→ EXERCISE DATA

::::

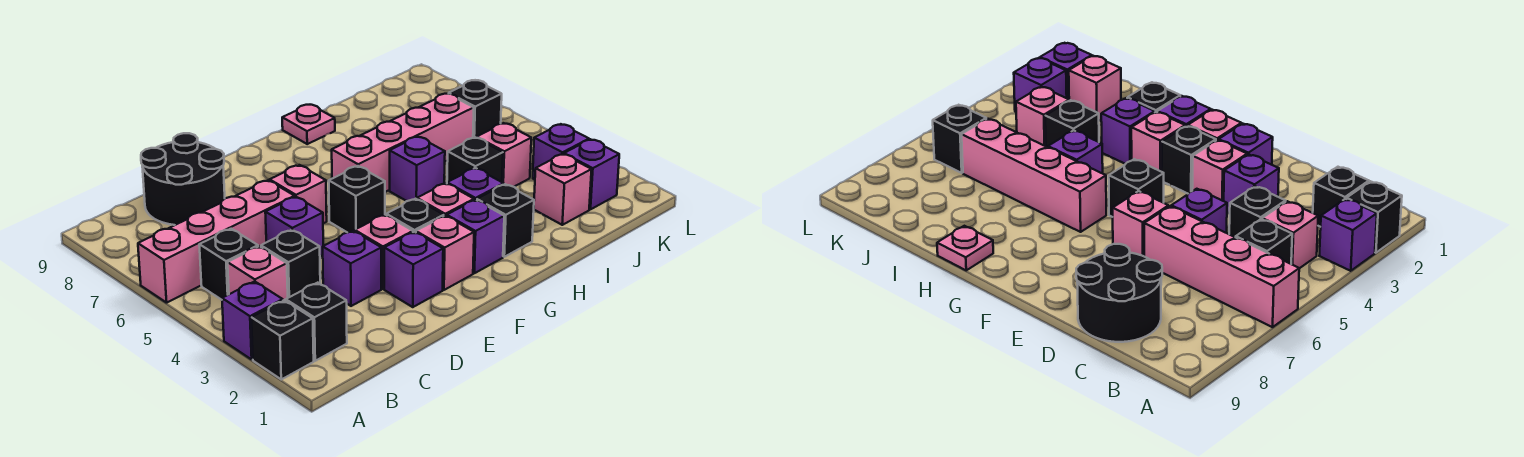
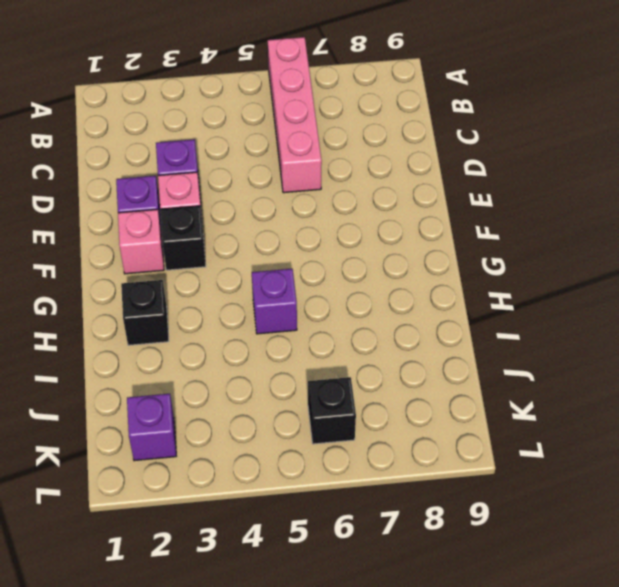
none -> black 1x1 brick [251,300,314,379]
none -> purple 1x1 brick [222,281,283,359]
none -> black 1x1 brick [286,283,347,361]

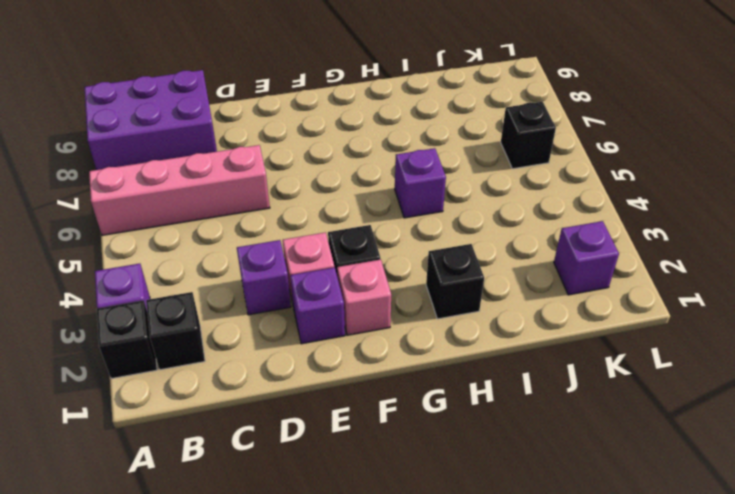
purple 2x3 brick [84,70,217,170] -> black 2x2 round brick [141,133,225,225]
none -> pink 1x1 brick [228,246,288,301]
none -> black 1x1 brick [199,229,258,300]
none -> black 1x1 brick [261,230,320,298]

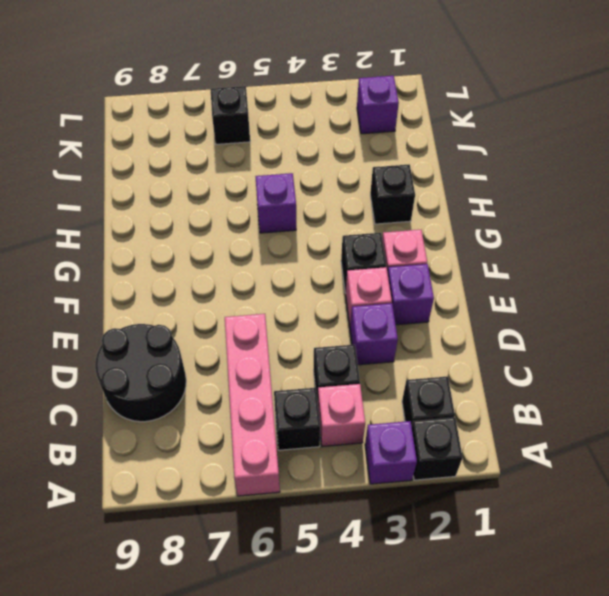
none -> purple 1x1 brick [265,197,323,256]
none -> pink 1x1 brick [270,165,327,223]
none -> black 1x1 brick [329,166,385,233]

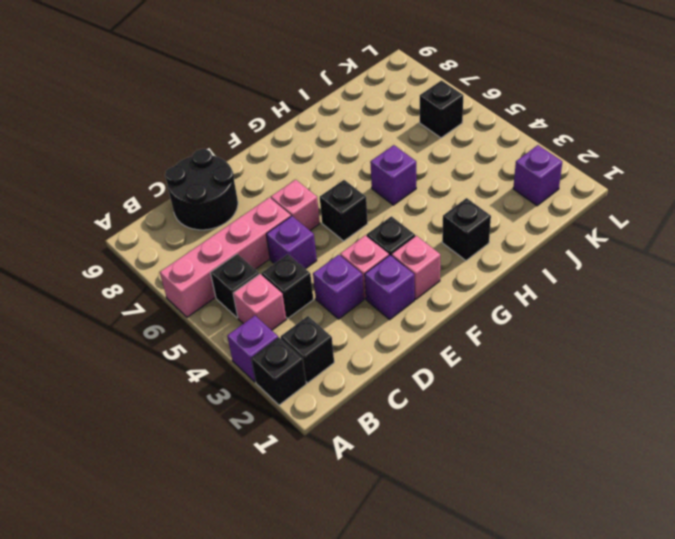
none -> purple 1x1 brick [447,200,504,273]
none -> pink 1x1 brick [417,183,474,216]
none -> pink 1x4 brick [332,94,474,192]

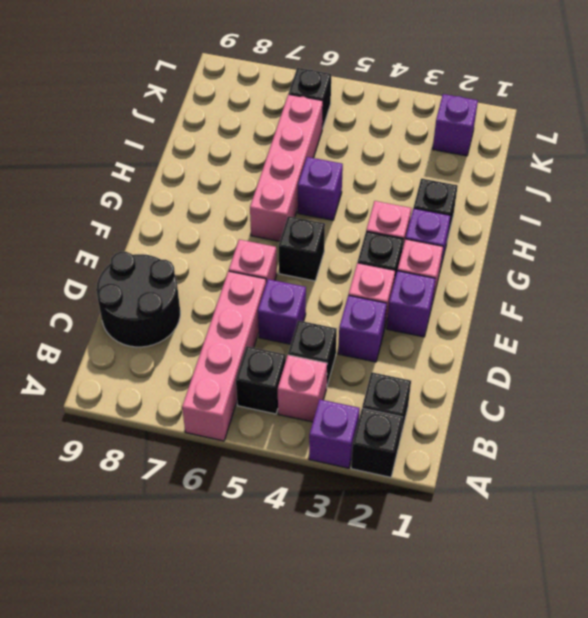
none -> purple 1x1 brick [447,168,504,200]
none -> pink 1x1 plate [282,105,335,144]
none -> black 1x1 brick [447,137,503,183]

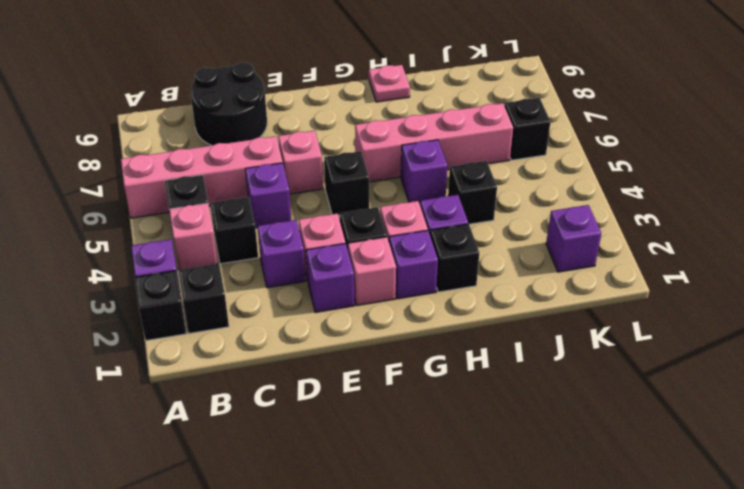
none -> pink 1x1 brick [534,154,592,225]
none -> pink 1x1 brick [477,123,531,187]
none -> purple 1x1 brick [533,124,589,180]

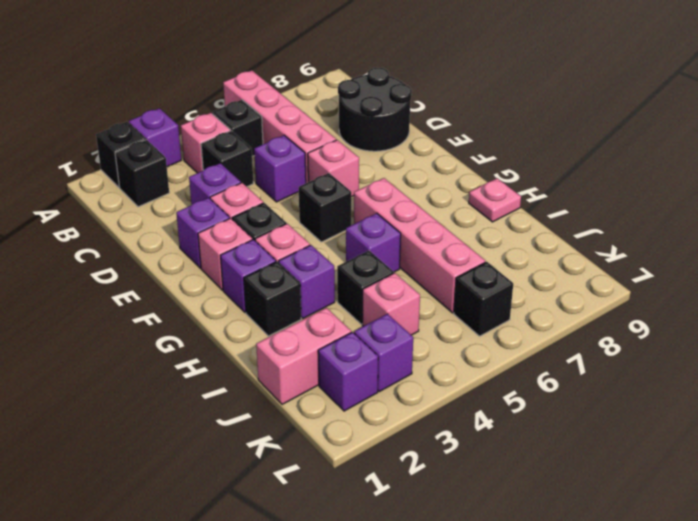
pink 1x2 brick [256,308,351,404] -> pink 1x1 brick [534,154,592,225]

::::

→ ACTIVITY
Repeat only the lines between the top of the entries above and the line containing "none -> black 1x1 brick [447,137,503,183]", both ends included, without the pictures.

→ PROBLEM SOLUTION
none -> black 1x1 brick [251,300,314,379]
none -> purple 1x1 brick [222,281,283,359]
none -> black 1x1 brick [286,283,347,361]

purple 2x3 brick [84,70,217,170] -> black 2x2 round brick [141,133,225,225]
none -> pink 1x1 brick [228,246,288,301]
none -> black 1x1 brick [199,229,258,300]
none -> black 1x1 brick [261,230,320,298]

none -> purple 1x1 brick [265,197,323,256]
none -> pink 1x1 brick [270,165,327,223]
none -> black 1x1 brick [329,166,385,233]

none -> purple 1x1 brick [447,200,504,273]
none -> pink 1x1 brick [417,183,474,216]
none -> pink 1x4 brick [332,94,474,192]

none -> purple 1x1 brick [447,168,504,200]
none -> pink 1x1 plate [282,105,335,144]
none -> black 1x1 brick [447,137,503,183]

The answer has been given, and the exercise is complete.